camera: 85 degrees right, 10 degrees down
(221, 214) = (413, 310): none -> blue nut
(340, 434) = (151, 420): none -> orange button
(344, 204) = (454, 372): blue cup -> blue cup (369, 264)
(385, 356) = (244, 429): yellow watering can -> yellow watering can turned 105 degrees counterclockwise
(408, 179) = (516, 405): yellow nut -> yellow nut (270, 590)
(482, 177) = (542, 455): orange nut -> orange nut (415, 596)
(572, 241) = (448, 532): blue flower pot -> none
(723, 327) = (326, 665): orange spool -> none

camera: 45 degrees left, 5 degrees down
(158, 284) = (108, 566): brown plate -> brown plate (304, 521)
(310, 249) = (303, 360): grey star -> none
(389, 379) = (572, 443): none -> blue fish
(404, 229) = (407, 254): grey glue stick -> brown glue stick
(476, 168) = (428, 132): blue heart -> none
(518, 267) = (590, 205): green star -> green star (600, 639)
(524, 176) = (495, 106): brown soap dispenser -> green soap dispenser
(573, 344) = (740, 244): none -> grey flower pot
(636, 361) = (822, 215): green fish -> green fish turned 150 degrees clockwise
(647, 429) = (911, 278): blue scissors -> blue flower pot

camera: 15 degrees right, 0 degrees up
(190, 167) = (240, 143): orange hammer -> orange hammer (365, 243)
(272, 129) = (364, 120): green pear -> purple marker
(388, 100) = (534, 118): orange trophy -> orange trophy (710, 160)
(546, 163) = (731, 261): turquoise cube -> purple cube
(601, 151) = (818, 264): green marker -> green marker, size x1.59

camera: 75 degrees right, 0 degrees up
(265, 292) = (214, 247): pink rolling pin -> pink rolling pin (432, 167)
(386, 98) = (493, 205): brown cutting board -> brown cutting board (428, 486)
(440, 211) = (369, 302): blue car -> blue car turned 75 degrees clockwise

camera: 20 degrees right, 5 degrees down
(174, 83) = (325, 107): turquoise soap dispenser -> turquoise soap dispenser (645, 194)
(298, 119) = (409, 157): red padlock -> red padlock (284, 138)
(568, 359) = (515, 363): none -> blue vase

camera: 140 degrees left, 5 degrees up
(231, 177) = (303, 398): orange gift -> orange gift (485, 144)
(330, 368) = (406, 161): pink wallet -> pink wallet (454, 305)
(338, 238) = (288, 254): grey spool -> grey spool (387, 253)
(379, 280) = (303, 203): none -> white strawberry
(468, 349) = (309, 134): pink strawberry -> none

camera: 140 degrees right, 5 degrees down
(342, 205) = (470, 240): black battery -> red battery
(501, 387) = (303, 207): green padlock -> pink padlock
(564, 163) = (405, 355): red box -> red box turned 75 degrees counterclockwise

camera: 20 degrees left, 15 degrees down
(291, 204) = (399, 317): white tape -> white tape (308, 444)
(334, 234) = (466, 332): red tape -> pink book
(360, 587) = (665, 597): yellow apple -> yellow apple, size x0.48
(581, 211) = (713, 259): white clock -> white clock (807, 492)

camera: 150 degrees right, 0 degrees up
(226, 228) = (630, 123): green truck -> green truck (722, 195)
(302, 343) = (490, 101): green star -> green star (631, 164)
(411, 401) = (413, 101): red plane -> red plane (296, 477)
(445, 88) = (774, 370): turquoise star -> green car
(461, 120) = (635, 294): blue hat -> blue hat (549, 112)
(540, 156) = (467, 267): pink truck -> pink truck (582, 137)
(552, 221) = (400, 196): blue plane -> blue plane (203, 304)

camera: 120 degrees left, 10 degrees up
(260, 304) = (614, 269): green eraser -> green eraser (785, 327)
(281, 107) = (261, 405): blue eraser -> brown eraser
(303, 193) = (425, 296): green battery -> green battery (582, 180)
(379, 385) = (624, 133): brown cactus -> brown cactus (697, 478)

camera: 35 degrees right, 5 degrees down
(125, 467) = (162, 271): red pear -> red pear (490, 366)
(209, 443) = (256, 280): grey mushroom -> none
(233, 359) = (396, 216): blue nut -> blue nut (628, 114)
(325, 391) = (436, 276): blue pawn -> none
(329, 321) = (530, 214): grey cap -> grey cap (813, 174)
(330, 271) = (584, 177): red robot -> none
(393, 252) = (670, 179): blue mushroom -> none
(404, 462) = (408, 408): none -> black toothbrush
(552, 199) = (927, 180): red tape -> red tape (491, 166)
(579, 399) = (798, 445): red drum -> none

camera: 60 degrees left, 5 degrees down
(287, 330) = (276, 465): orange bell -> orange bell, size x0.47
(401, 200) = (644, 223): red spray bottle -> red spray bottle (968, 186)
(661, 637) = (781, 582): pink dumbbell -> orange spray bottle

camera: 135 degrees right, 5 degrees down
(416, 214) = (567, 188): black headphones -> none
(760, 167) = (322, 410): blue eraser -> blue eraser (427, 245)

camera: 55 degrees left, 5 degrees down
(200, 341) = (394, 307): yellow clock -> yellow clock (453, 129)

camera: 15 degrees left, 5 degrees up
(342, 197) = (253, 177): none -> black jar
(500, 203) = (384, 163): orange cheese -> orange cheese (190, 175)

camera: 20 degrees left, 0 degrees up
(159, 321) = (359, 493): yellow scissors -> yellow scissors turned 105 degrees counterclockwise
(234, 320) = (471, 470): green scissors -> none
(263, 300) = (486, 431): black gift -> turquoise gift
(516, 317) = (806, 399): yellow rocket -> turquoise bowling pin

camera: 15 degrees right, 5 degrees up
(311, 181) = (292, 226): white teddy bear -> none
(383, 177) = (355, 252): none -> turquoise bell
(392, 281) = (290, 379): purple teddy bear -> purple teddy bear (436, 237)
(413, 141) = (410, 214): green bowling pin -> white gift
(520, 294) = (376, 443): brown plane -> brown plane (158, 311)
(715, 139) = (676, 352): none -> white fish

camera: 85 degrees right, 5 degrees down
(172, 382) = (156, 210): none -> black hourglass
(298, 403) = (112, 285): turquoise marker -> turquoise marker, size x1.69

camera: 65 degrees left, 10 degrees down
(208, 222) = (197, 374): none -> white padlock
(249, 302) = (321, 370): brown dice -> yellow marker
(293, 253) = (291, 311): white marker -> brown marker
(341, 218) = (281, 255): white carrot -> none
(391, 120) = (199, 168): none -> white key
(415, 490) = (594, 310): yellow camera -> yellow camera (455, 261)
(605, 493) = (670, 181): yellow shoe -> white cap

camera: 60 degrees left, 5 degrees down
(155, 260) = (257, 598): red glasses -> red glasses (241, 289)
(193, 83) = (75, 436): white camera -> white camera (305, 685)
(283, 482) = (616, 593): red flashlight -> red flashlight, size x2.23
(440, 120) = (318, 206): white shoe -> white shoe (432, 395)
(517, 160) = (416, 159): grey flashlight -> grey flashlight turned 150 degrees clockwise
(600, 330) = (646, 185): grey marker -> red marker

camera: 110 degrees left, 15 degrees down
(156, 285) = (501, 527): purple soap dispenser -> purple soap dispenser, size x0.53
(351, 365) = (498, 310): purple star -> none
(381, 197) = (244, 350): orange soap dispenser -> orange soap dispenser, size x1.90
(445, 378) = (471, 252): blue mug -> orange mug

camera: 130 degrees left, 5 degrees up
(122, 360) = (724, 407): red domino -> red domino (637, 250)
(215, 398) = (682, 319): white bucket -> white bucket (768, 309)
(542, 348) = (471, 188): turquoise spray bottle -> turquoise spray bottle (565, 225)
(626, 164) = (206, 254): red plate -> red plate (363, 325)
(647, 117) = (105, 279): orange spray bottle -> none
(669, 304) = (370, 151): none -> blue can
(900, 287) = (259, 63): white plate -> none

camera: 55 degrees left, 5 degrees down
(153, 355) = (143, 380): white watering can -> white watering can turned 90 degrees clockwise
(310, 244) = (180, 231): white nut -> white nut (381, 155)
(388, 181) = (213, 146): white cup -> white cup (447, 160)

> [Assigned task]: Your answer should consist only of the lines above between the line holding "(249, 302) = (321, 370): brown" and the line holding "(215, 398) = (682, 319): white", inclusive, each transcribed exactly.

> [Solution to this exercise]:
(249, 302) = (321, 370): brown dice -> yellow marker
(293, 253) = (291, 311): white marker -> brown marker
(341, 218) = (281, 255): white carrot -> none
(391, 120) = (199, 168): none -> white key
(415, 490) = (594, 310): yellow camera -> yellow camera (455, 261)
(605, 493) = (670, 181): yellow shoe -> white cap

camera: 60 degrees left, 5 degrees down
(155, 260) = (257, 598): red glasses -> red glasses (241, 289)
(193, 83) = (75, 436): white camera -> white camera (305, 685)
(283, 482) = (616, 593): red flashlight -> red flashlight, size x2.23
(440, 120) = (318, 206): white shoe -> white shoe (432, 395)
(517, 160) = (416, 159): grey flashlight -> grey flashlight turned 150 degrees clockwise
(600, 330) = (646, 185): grey marker -> red marker

camera: 110 degrees left, 15 degrees down
(156, 285) = (501, 527): purple soap dispenser -> purple soap dispenser, size x0.53
(351, 365) = (498, 310): purple star -> none
(381, 197) = (244, 350): orange soap dispenser -> orange soap dispenser, size x1.90
(445, 378) = (471, 252): blue mug -> orange mug

camera: 130 degrees left, 5 degrees up
(122, 360) = (724, 407): red domino -> red domino (637, 250)
(215, 398) = (682, 319): white bucket -> white bucket (768, 309)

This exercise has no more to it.